------ DATA RECORDS

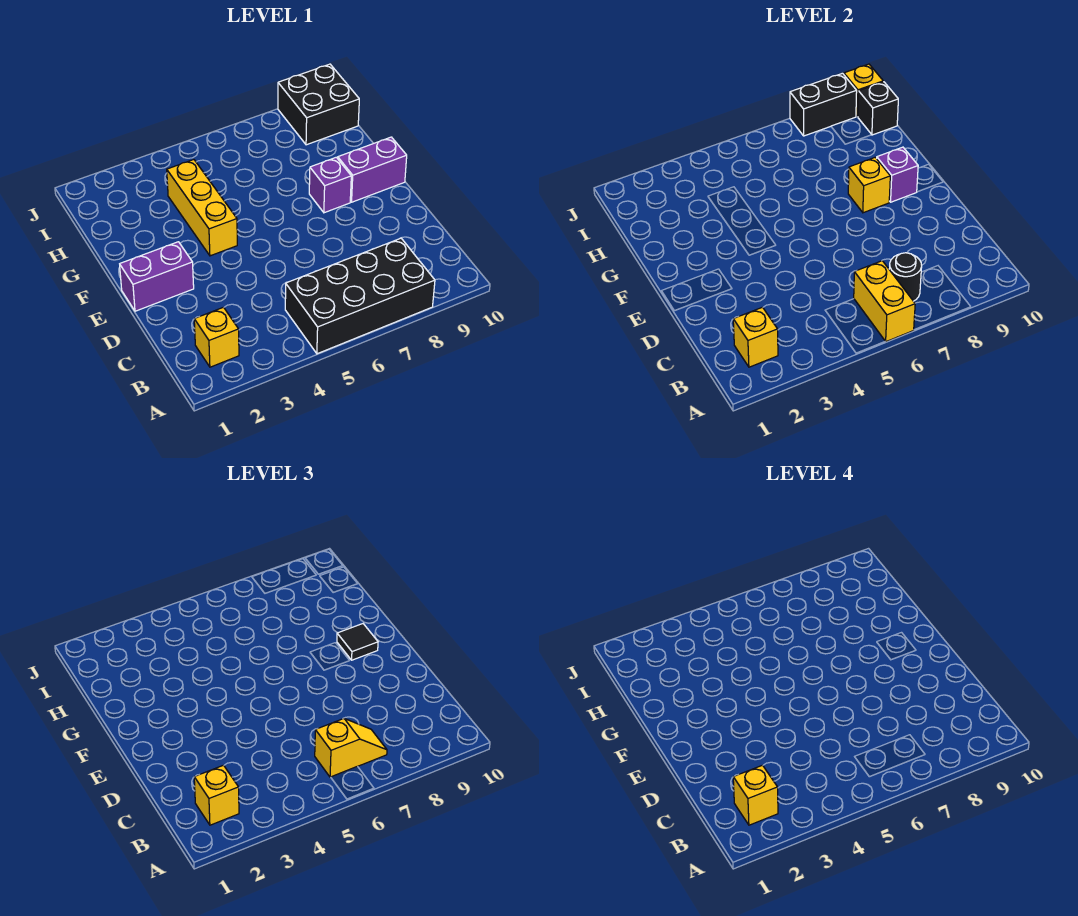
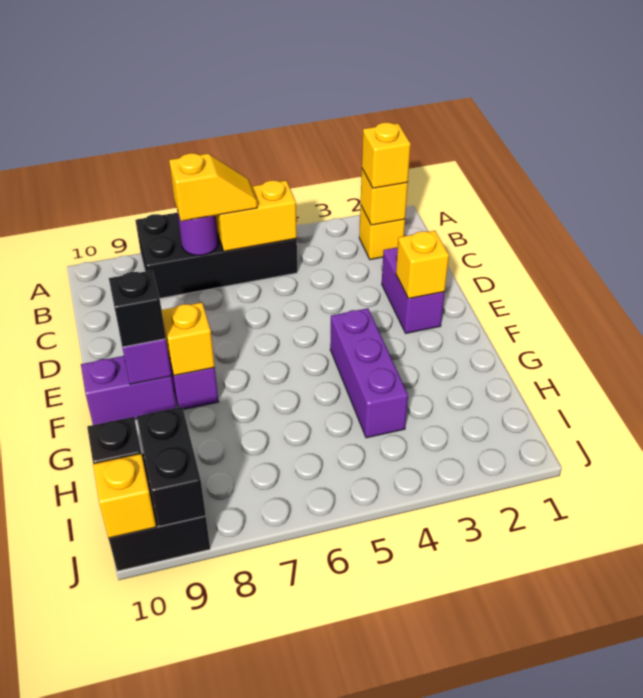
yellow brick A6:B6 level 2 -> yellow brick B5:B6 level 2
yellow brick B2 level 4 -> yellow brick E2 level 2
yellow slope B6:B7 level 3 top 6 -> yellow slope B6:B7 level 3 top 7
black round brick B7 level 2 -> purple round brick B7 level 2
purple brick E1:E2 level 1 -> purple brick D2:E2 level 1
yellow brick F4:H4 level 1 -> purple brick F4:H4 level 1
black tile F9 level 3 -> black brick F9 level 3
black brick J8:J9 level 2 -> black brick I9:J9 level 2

------------
------ DATA RECORDS

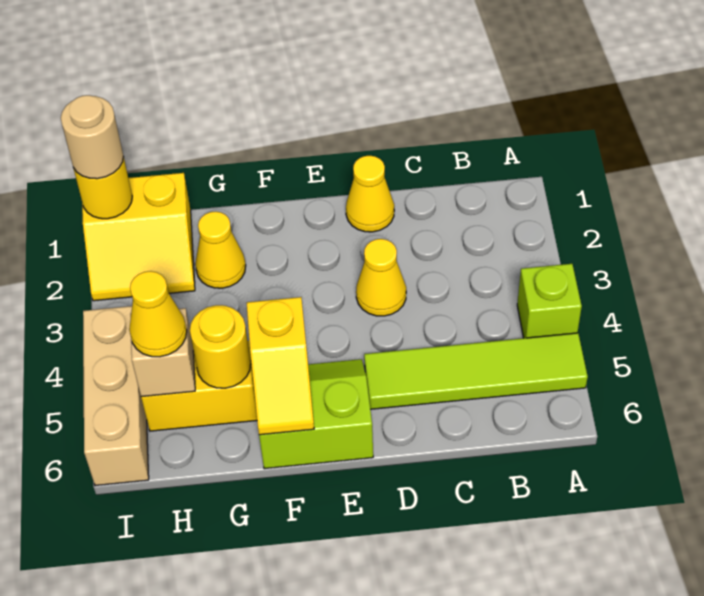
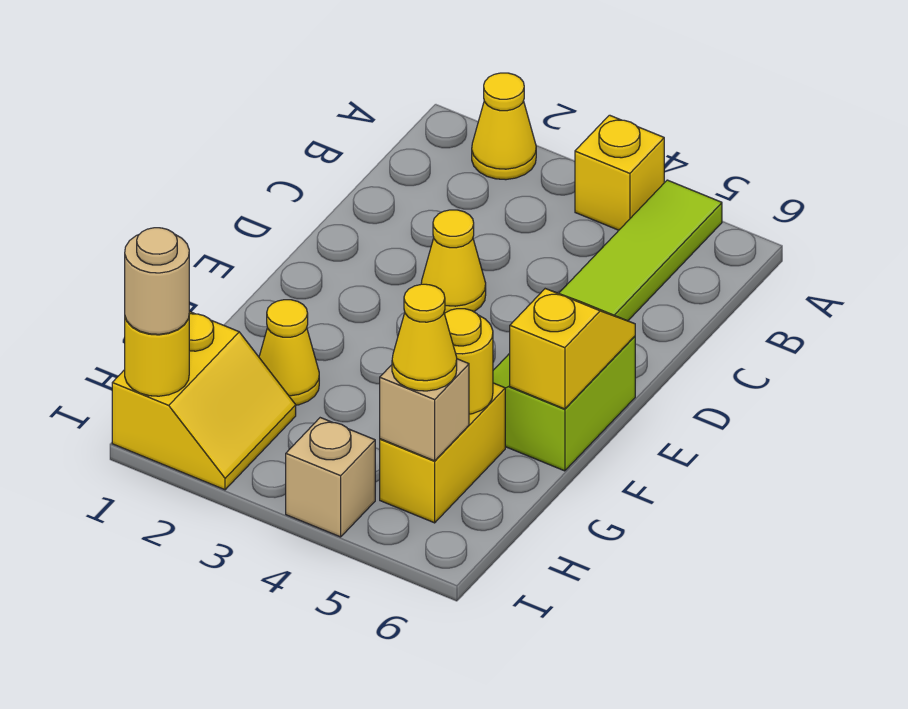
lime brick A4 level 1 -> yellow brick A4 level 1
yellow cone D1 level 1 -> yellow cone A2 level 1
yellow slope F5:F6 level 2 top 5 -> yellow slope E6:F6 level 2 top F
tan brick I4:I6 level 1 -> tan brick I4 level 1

------------

● EXERCISE PROMPT:
Write out exactly the lines above from the line with "black round brick" through the line with "black brick J8:J9", both of them included, and leave out all other lines.

● RESULT FOR THIS EXERCISE:
black round brick B7 level 2 -> purple round brick B7 level 2
purple brick E1:E2 level 1 -> purple brick D2:E2 level 1
yellow brick F4:H4 level 1 -> purple brick F4:H4 level 1
black tile F9 level 3 -> black brick F9 level 3
black brick J8:J9 level 2 -> black brick I9:J9 level 2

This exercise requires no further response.